■ **Exercise objective**
The answer should consist of all the records, written out word for word.

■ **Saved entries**
·····
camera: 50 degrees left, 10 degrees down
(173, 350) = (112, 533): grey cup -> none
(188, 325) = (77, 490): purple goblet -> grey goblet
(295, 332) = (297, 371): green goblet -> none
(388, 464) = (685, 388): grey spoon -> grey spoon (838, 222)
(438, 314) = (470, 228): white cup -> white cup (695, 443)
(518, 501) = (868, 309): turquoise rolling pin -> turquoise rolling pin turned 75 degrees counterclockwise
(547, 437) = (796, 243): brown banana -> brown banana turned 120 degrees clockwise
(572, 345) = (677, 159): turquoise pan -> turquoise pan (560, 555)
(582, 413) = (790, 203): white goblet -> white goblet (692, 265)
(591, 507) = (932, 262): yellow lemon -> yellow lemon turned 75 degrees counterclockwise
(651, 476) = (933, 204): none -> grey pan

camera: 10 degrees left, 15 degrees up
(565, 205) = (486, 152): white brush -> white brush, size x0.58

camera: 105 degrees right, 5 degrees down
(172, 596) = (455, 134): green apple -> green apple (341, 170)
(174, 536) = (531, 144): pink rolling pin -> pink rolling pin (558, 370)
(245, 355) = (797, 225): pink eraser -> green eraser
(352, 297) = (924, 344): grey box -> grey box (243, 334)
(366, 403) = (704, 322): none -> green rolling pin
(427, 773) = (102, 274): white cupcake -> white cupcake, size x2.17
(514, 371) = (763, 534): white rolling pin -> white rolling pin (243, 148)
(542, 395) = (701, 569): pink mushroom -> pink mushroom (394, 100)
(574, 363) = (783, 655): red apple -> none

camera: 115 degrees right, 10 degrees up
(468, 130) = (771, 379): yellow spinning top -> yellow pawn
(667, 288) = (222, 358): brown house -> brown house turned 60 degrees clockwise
·····
■ **Solution to the exercise**
camera: 50 degrees left, 10 degrees down
(173, 350) = (112, 533): grey cup -> none
(188, 325) = (77, 490): purple goblet -> grey goblet
(295, 332) = (297, 371): green goblet -> none
(388, 464) = (685, 388): grey spoon -> grey spoon (838, 222)
(438, 314) = (470, 228): white cup -> white cup (695, 443)
(518, 501) = (868, 309): turquoise rolling pin -> turquoise rolling pin turned 75 degrees counterclockwise
(547, 437) = (796, 243): brown banana -> brown banana turned 120 degrees clockwise
(572, 345) = (677, 159): turquoise pan -> turquoise pan (560, 555)
(582, 413) = (790, 203): white goblet -> white goblet (692, 265)
(591, 507) = (932, 262): yellow lemon -> yellow lemon turned 75 degrees counterclockwise
(651, 476) = (933, 204): none -> grey pan

camera: 10 degrees left, 15 degrees up
(565, 205) = (486, 152): white brush -> white brush, size x0.58

camera: 105 degrees right, 5 degrees down
(172, 596) = (455, 134): green apple -> green apple (341, 170)
(174, 536) = (531, 144): pink rolling pin -> pink rolling pin (558, 370)
(245, 355) = (797, 225): pink eraser -> green eraser
(352, 297) = (924, 344): grey box -> grey box (243, 334)
(366, 403) = (704, 322): none -> green rolling pin
(427, 773) = (102, 274): white cupcake -> white cupcake, size x2.17
(514, 371) = (763, 534): white rolling pin -> white rolling pin (243, 148)
(542, 395) = (701, 569): pink mushroom -> pink mushroom (394, 100)
(574, 363) = (783, 655): red apple -> none

camera: 115 degrees right, 10 degrees up
(468, 130) = (771, 379): yellow spinning top -> yellow pawn
(667, 288) = (222, 358): brown house -> brown house turned 60 degrees clockwise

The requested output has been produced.